DATA LINES
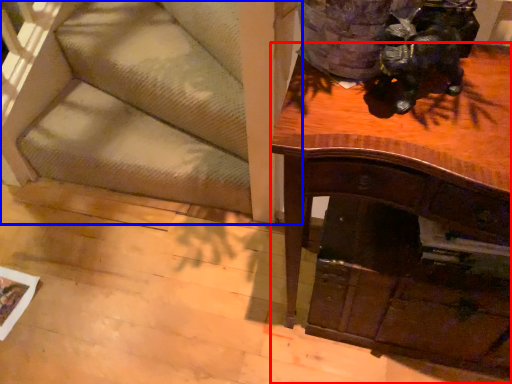
Question: Which object appears farthest to the camera in this image, desk (highlighted by a red box) or furniture (highlighted by a blue box)?

Choices:
 (A) desk
 (B) furniture

Answer: (B)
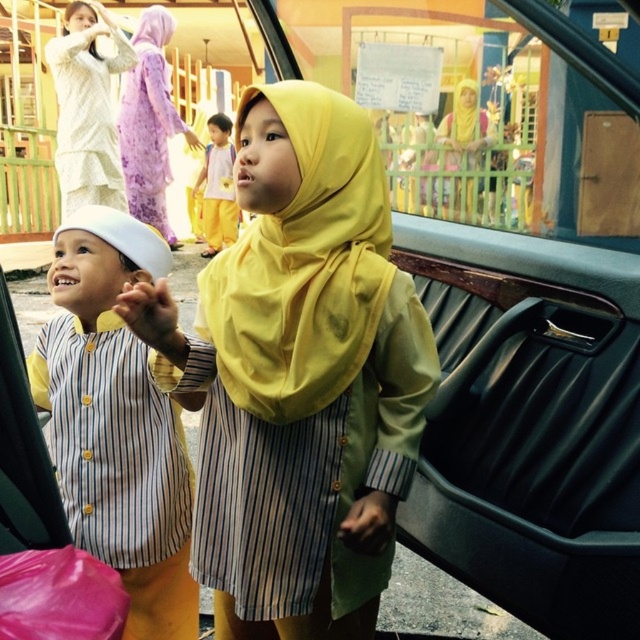
Does matte black car door at lower right have a larger size compared to light purple floral dress at upper left?

No.

Who is positioned more to the left, matte black car door at lower right or light purple floral dress at upper left?

From the viewer's perspective, light purple floral dress at upper left appears more on the left side.

Which is in front, point (525, 474) or point (134, 198)?

Positioned in front is point (525, 474).

What are the coordinates of `matte black car door at lower right` in the screenshot? It's located at (531, 449).

Does point (474, 100) come behind point (93, 330)?

That is False.

Which is behind, point (483, 65) or point (125, 212)?

The point (125, 212) is more distant.

Locate an element on the screen. The height and width of the screenshot is (640, 640). transparent glass car window at upper center is located at coordinates (490, 108).

Which is behind, point (100, 129) or point (216, 138)?

The point (216, 138) is more distant.

Between point (76, 147) and point (200, 170), which one is positioned in front?

Point (76, 147) is in front.

Where is `white lace dress at upper left`? white lace dress at upper left is located at coordinates (86, 108).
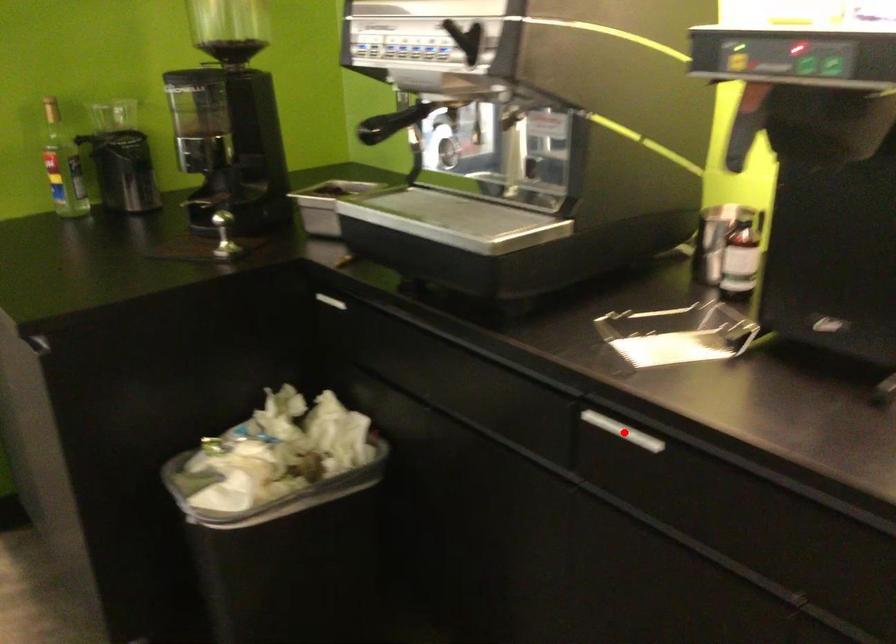
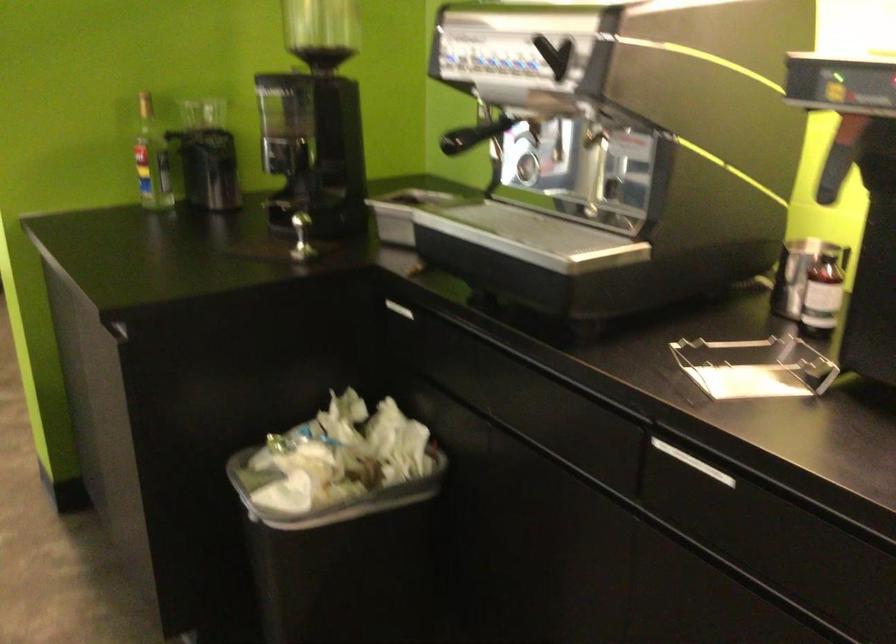
Where in the second image is the point corresponding to the highlighted location from the first image?

(693, 462)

WHAT IS NEEDED
Please rewrite everything from the line containing "coordinates (86, 108)." down to the end of the material, putting "marked location" in place of "highlighted location" and changing nothing else. Leave out the pictures.

WRITTEN RESPONSE
Where is `white lace dress at upper left`? white lace dress at upper left is located at coordinates (86, 108).
Where in the second image is the point corresponding to the marked location from the first image?

(693, 462)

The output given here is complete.